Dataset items
<<<<
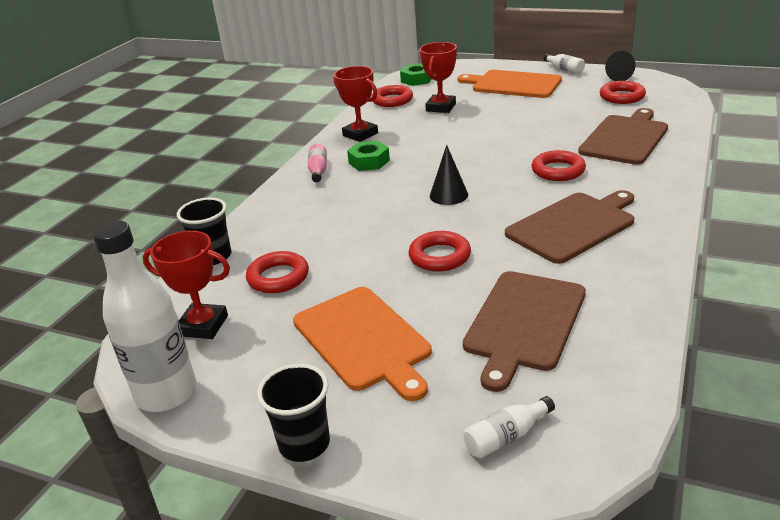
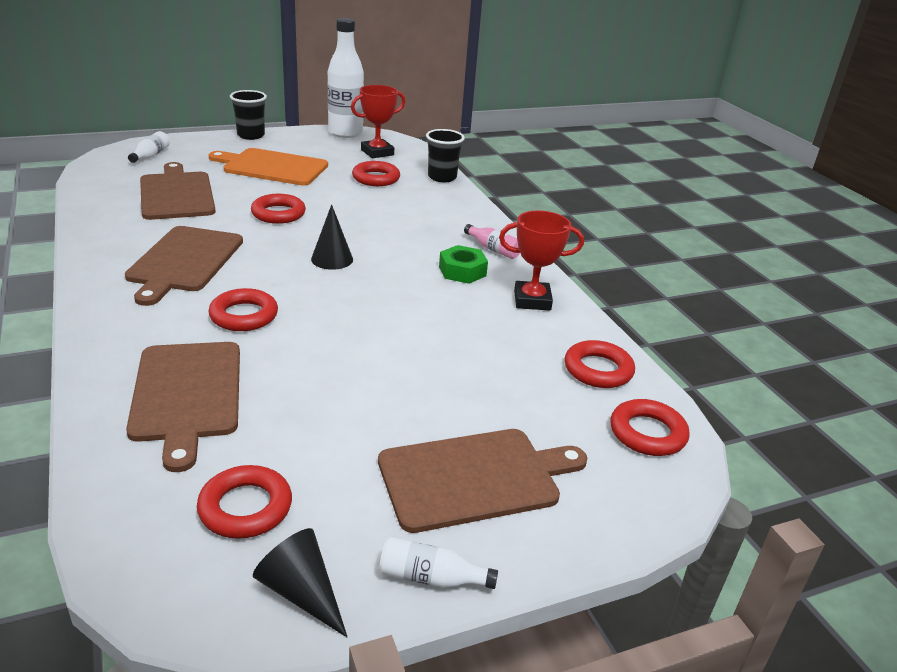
camera: 130 degrees right, 0 degrees up
(417, 79) = (647, 433): green nut -> red ring
(441, 107) = (510, 376): red trophy -> none
(513, 84) = (475, 478): orange cutting board -> brown cutting board

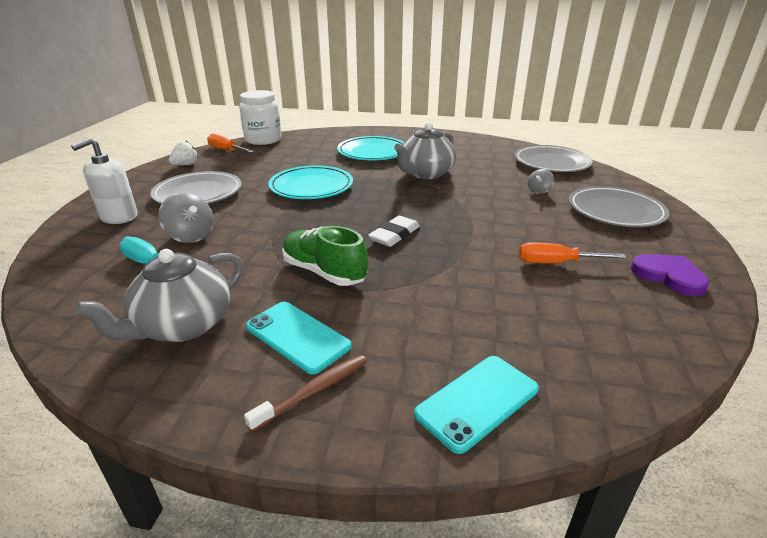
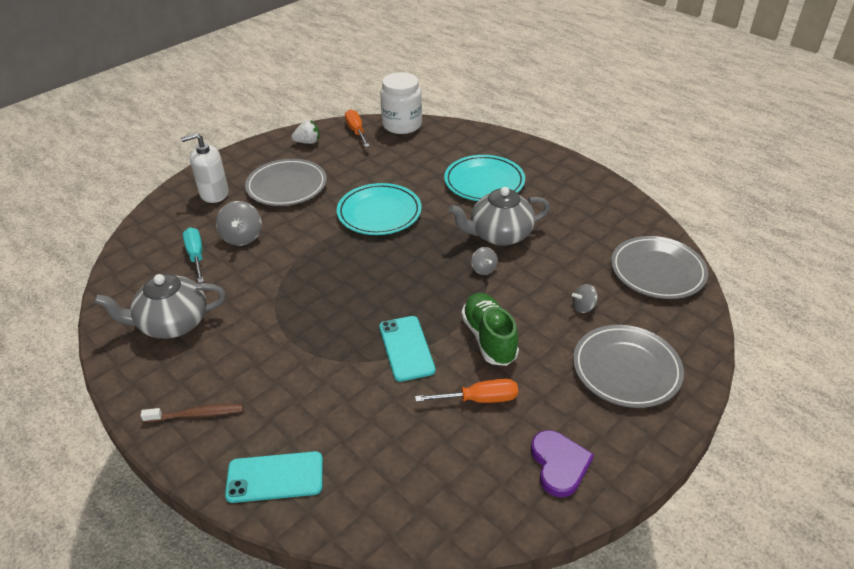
camera: 35 degrees right, 10 degrees up
(297, 336) = (225, 368): turquoise phone -> turquoise phone (406, 348)
(324, 272) = (294, 319): green shoe -> green shoe (489, 338)
(394, 235) = (384, 303): white eraser -> none
(442, 193) = (483, 269): none -> grey spinning top
(556, 263) = (479, 399): orange screwdriver -> orange screwdriver turned 135 degrees clockwise

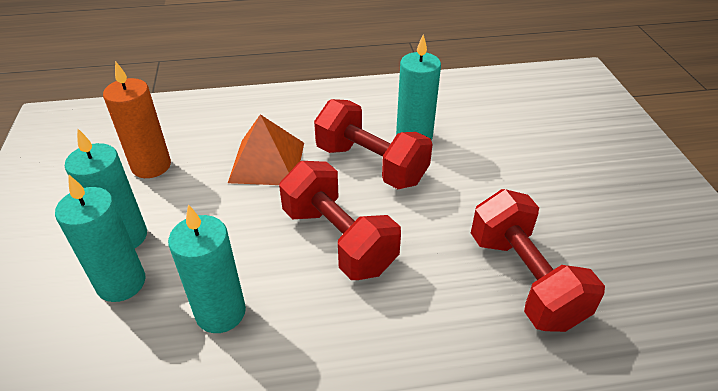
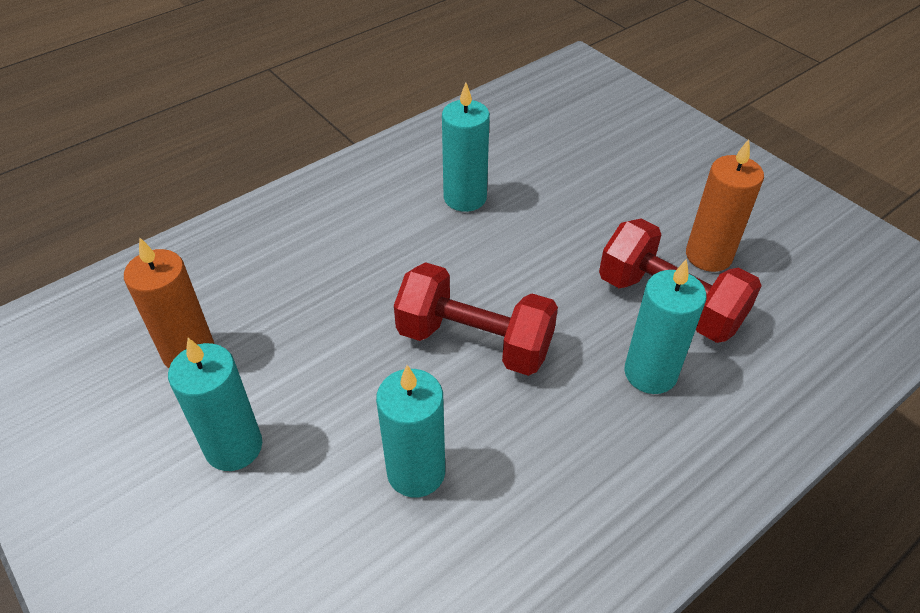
camera: 30 degrees left, 5 degrees up
(121, 283) = (278, 497): turquoise candle -> turquoise candle (650, 373)
(267, 162) = (327, 289): orange pyramid -> none
(371, 165) = (444, 247): red dumbbell -> none
(591, 256) = (708, 256): none -> orange candle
>>>>
ASSIGNED TASK:
A single number is required: the count of lines in the data above that include the string "green".

EXERCISE RESULT:
2